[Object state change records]
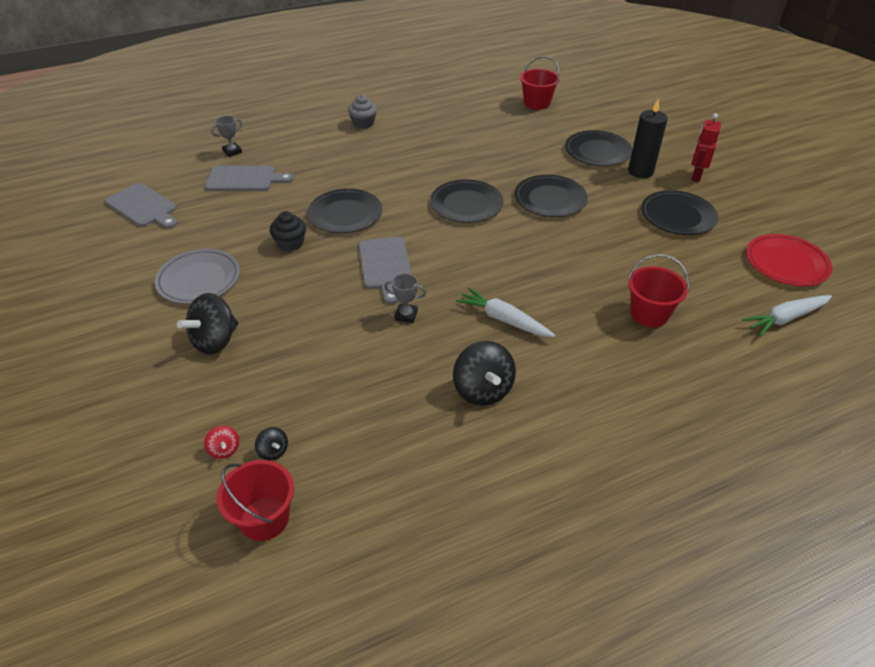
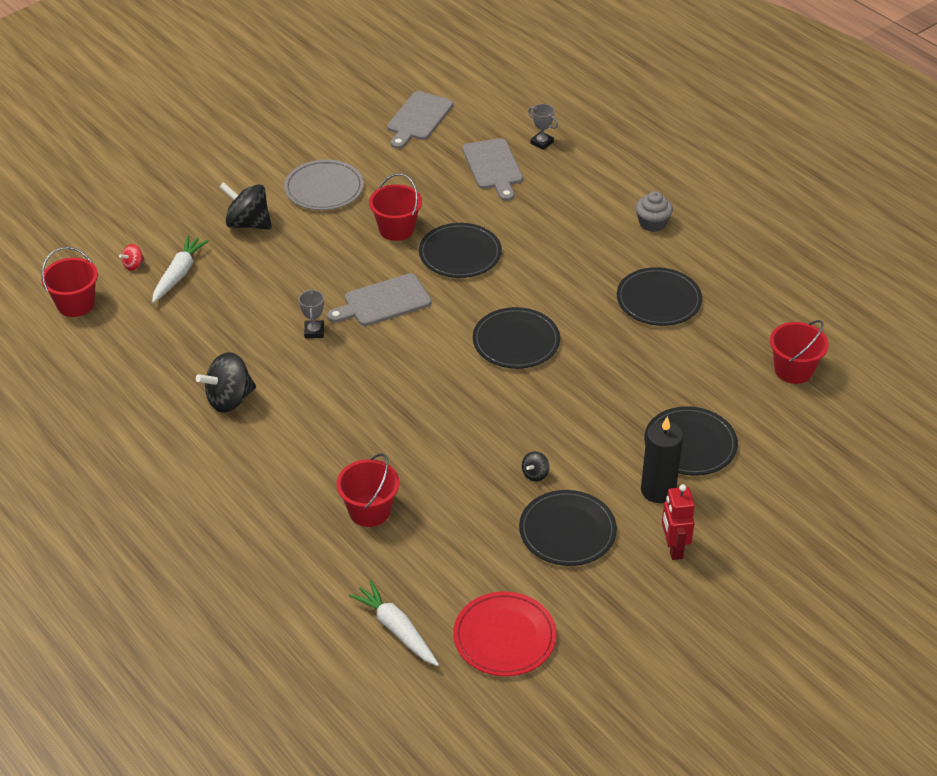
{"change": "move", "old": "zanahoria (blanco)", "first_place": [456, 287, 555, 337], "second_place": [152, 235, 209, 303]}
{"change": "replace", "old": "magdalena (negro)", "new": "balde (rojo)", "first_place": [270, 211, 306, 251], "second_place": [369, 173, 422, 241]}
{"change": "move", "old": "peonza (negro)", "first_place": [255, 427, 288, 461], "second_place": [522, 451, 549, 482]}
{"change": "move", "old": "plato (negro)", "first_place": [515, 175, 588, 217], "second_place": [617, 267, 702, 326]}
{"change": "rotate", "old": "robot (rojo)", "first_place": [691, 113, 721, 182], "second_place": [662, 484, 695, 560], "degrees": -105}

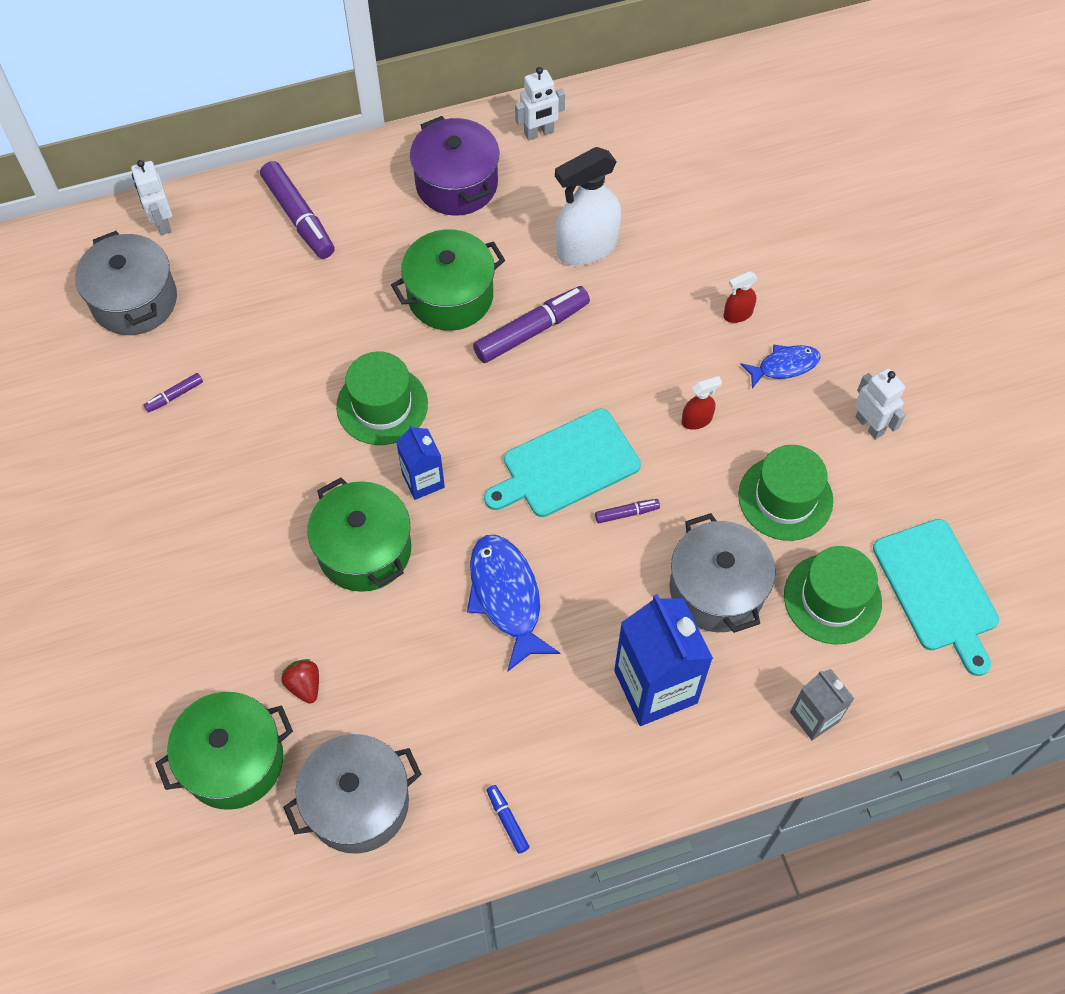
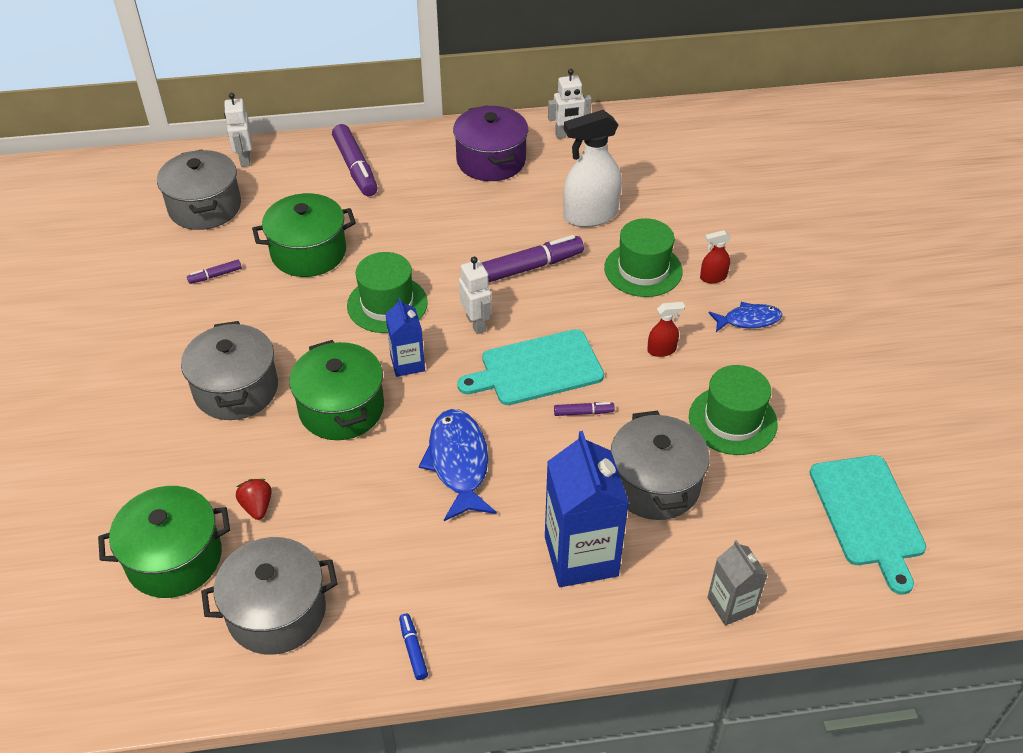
{"change": "insert", "new": "olla (gris)", "second_place": [181, 321, 278, 420]}
{"change": "move", "old": "olla (verde)", "first_place": [391, 229, 505, 331], "second_place": [252, 193, 356, 277]}
{"change": "move", "old": "robot (blanco)", "first_place": [855, 368, 906, 440], "second_place": [459, 257, 492, 334]}
{"change": "move", "old": "sombrero (verde)", "first_place": [784, 546, 882, 645], "second_place": [604, 218, 683, 297]}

:: Work to be completed ::
Please print all the lines above exactly as given and leave out every picture.

:: Output for this task ::
{"change": "move", "old": "zanahoria (blanco)", "first_place": [456, 287, 555, 337], "second_place": [152, 235, 209, 303]}
{"change": "replace", "old": "magdalena (negro)", "new": "balde (rojo)", "first_place": [270, 211, 306, 251], "second_place": [369, 173, 422, 241]}
{"change": "move", "old": "peonza (negro)", "first_place": [255, 427, 288, 461], "second_place": [522, 451, 549, 482]}
{"change": "move", "old": "plato (negro)", "first_place": [515, 175, 588, 217], "second_place": [617, 267, 702, 326]}
{"change": "rotate", "old": "robot (rojo)", "first_place": [691, 113, 721, 182], "second_place": [662, 484, 695, 560], "degrees": -105}

{"change": "insert", "new": "olla (gris)", "second_place": [181, 321, 278, 420]}
{"change": "move", "old": "olla (verde)", "first_place": [391, 229, 505, 331], "second_place": [252, 193, 356, 277]}
{"change": "move", "old": "robot (blanco)", "first_place": [855, 368, 906, 440], "second_place": [459, 257, 492, 334]}
{"change": "move", "old": "sombrero (verde)", "first_place": [784, 546, 882, 645], "second_place": [604, 218, 683, 297]}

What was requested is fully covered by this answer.